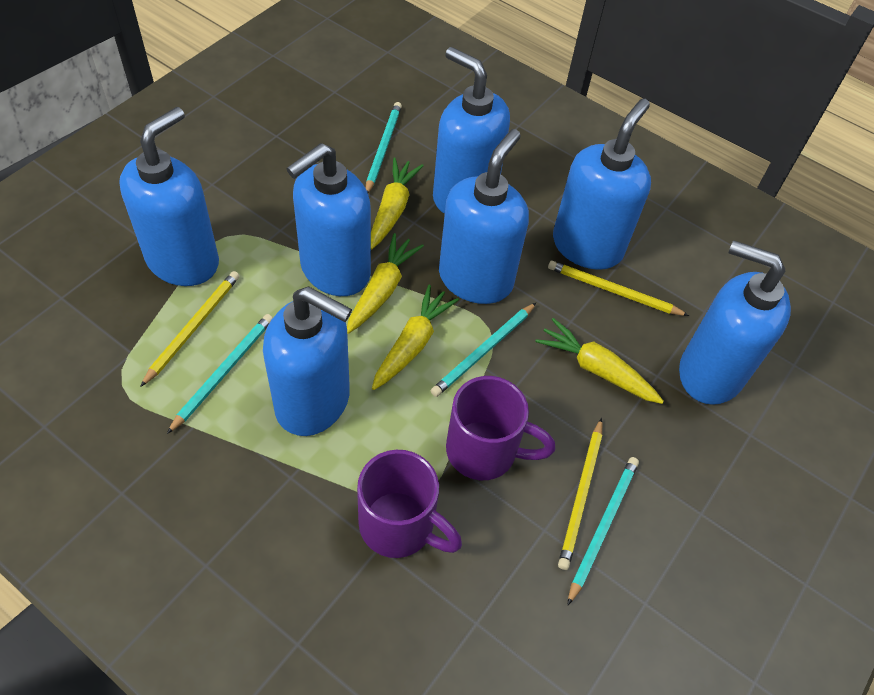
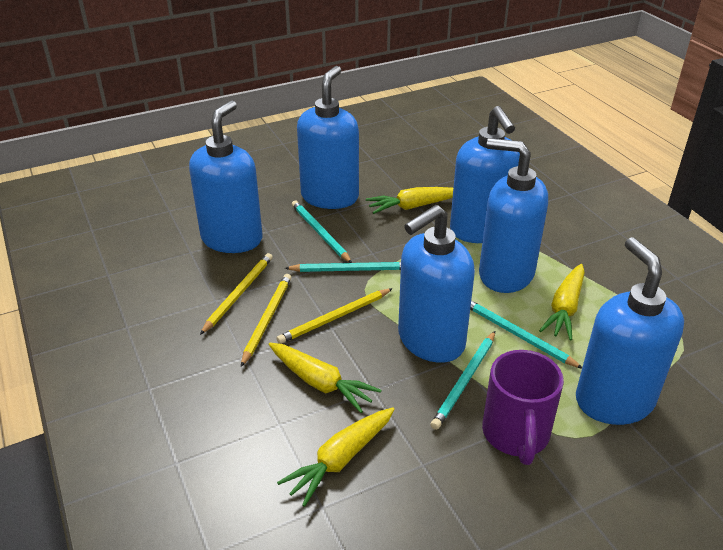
blue soap dispenser: 7 -> 6
purple mug: 2 -> 1

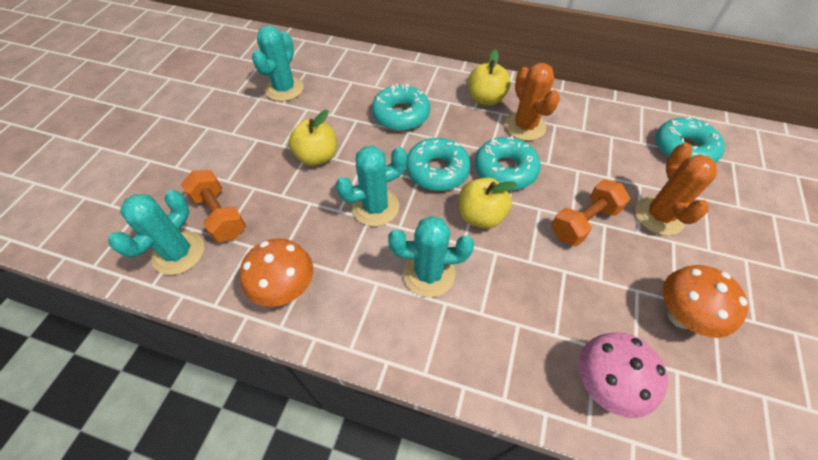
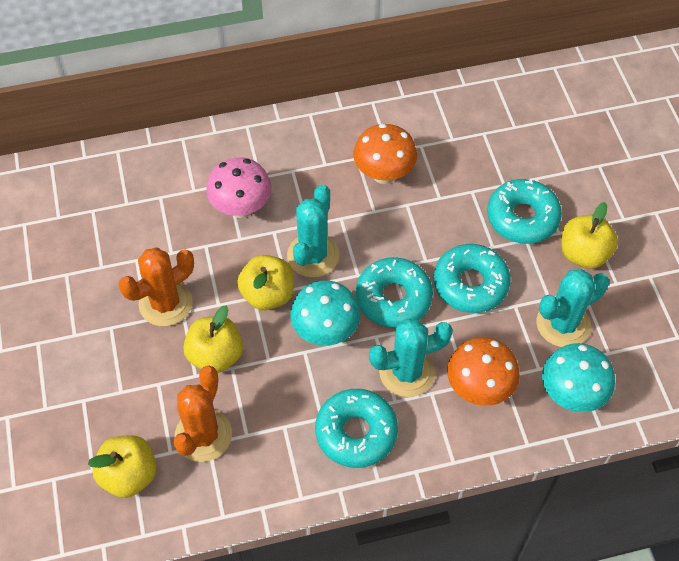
orange dumbbell: 2 -> 0
turquoise cactus: 4 -> 3
turquoise mushroom: 0 -> 2
yellow apple: 3 -> 4

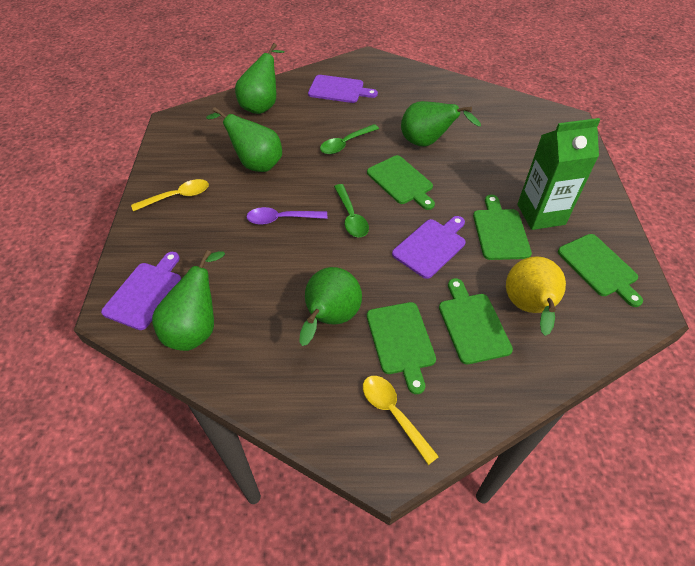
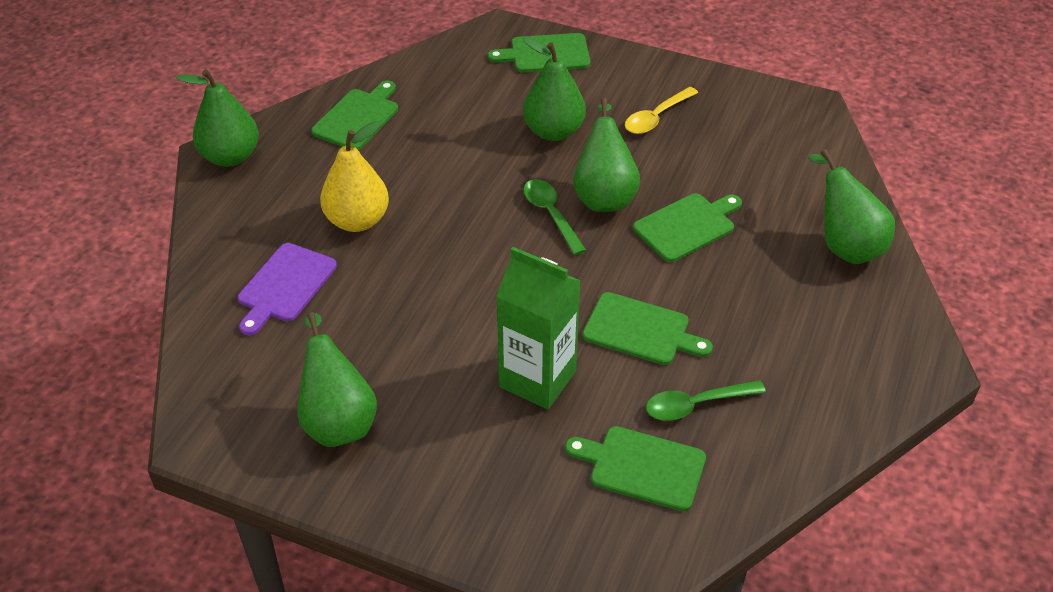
purple cutting board: 3 -> 1
purple spoon: 1 -> 0
yellow spoon: 2 -> 1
......
Print every line of the listing exactly, please, and leave the images out.

blue soap dispenser: 7 -> 6
purple mug: 2 -> 1

orange dumbbell: 2 -> 0
turquoise cactus: 4 -> 3
turquoise mushroom: 0 -> 2
yellow apple: 3 -> 4

purple cutting board: 3 -> 1
purple spoon: 1 -> 0
yellow spoon: 2 -> 1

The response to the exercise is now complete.